◆ Work request
Wherever a picture appears in the listing, leave it out, and copy the rest exactly.

[[ Provided data open ]]

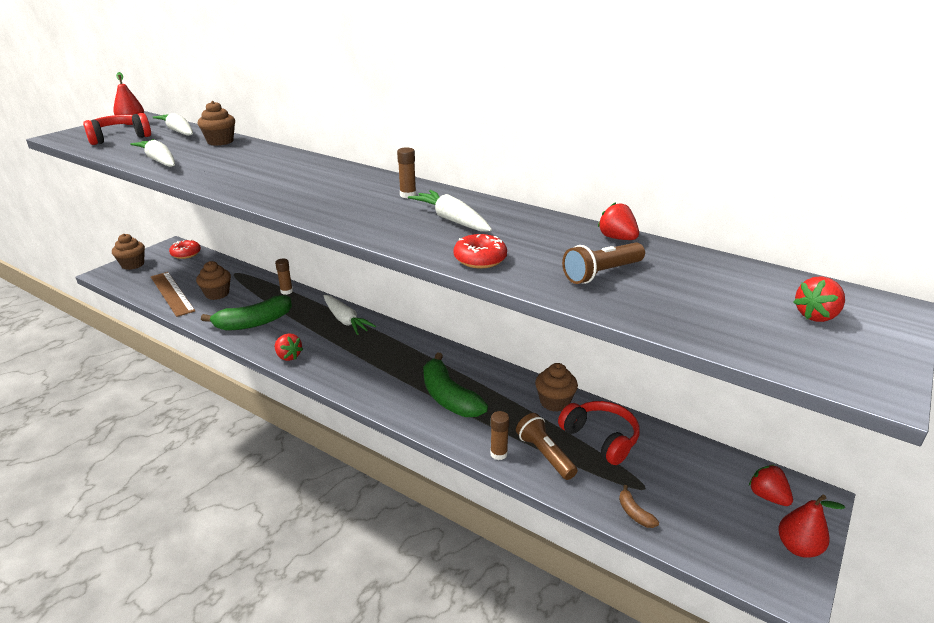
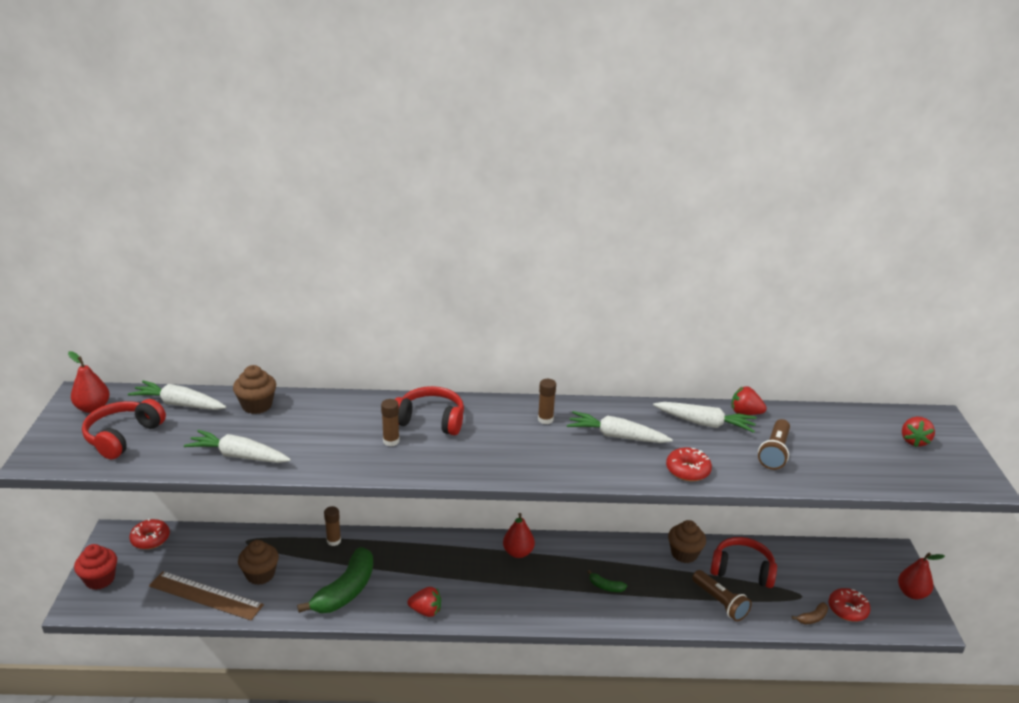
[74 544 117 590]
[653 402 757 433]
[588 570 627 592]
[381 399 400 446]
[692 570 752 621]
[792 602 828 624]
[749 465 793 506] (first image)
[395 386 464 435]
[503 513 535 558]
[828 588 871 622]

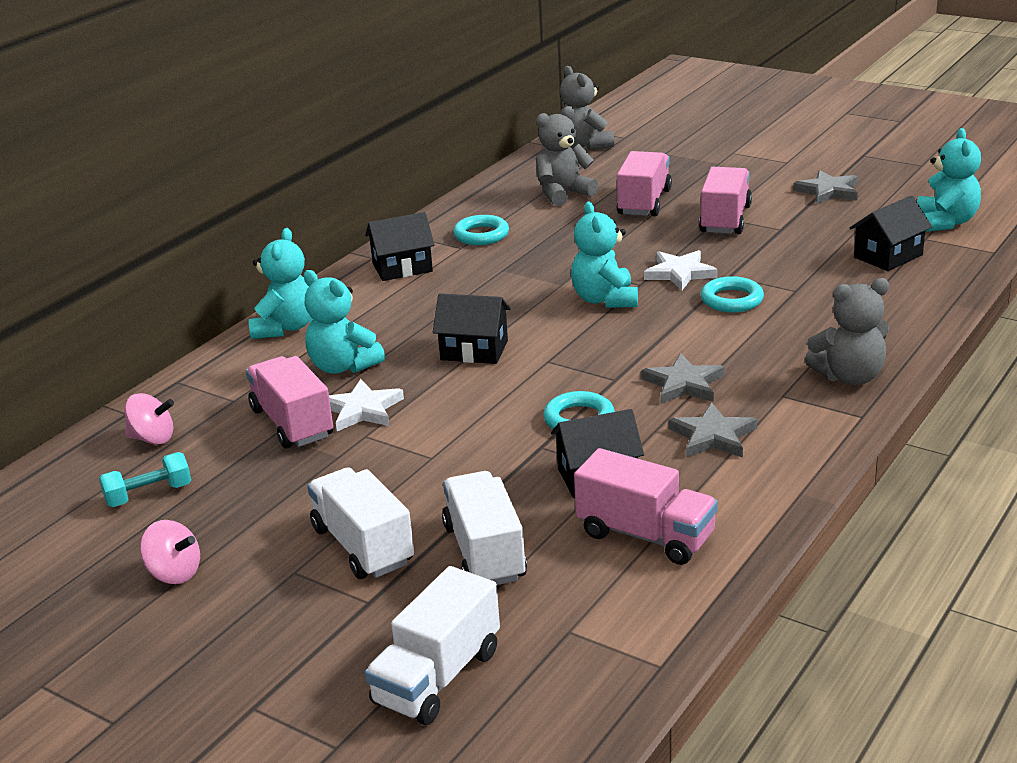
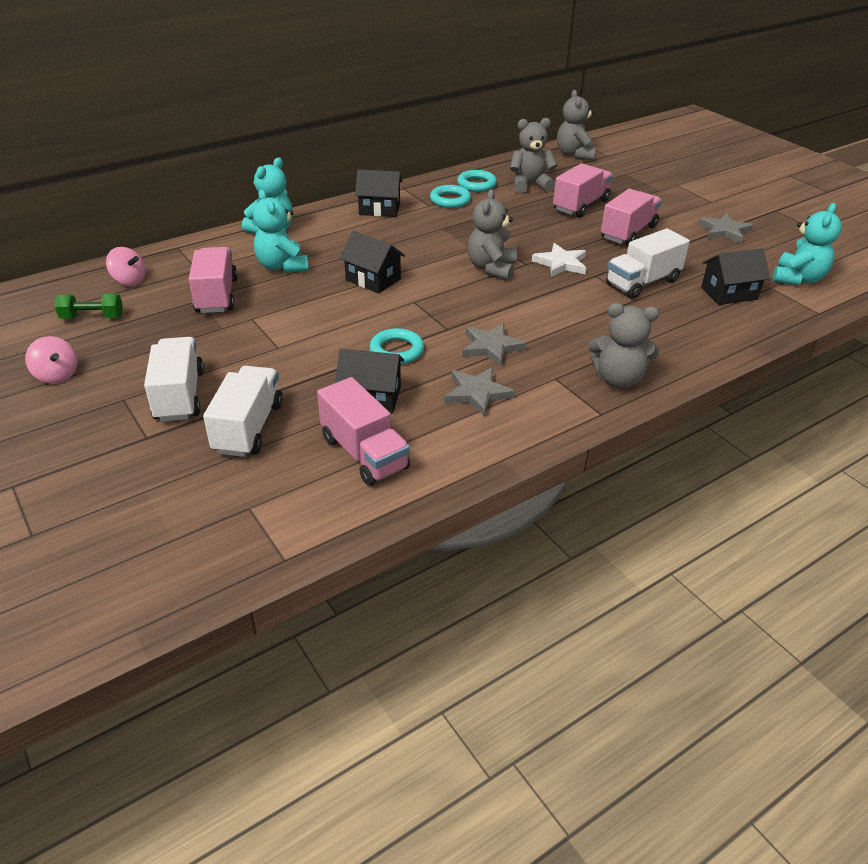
[55 294 123 319]
[329 379 404 431] (first image)
[606 229 690 298]
[468 189 517 280]
[457 170 497 192]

[[ Provided data closed ]]

◆ Response box
[74 544 117 590]
[653 402 757 433]
[588 570 627 592]
[381 399 400 446]
[692 570 752 621]
[792 602 828 624]
[749 465 793 506] (first image)
[395 386 464 435]
[503 513 535 558]
[828 588 871 622]

[55 294 123 319]
[329 379 404 431] (first image)
[606 229 690 298]
[468 189 517 280]
[457 170 497 192]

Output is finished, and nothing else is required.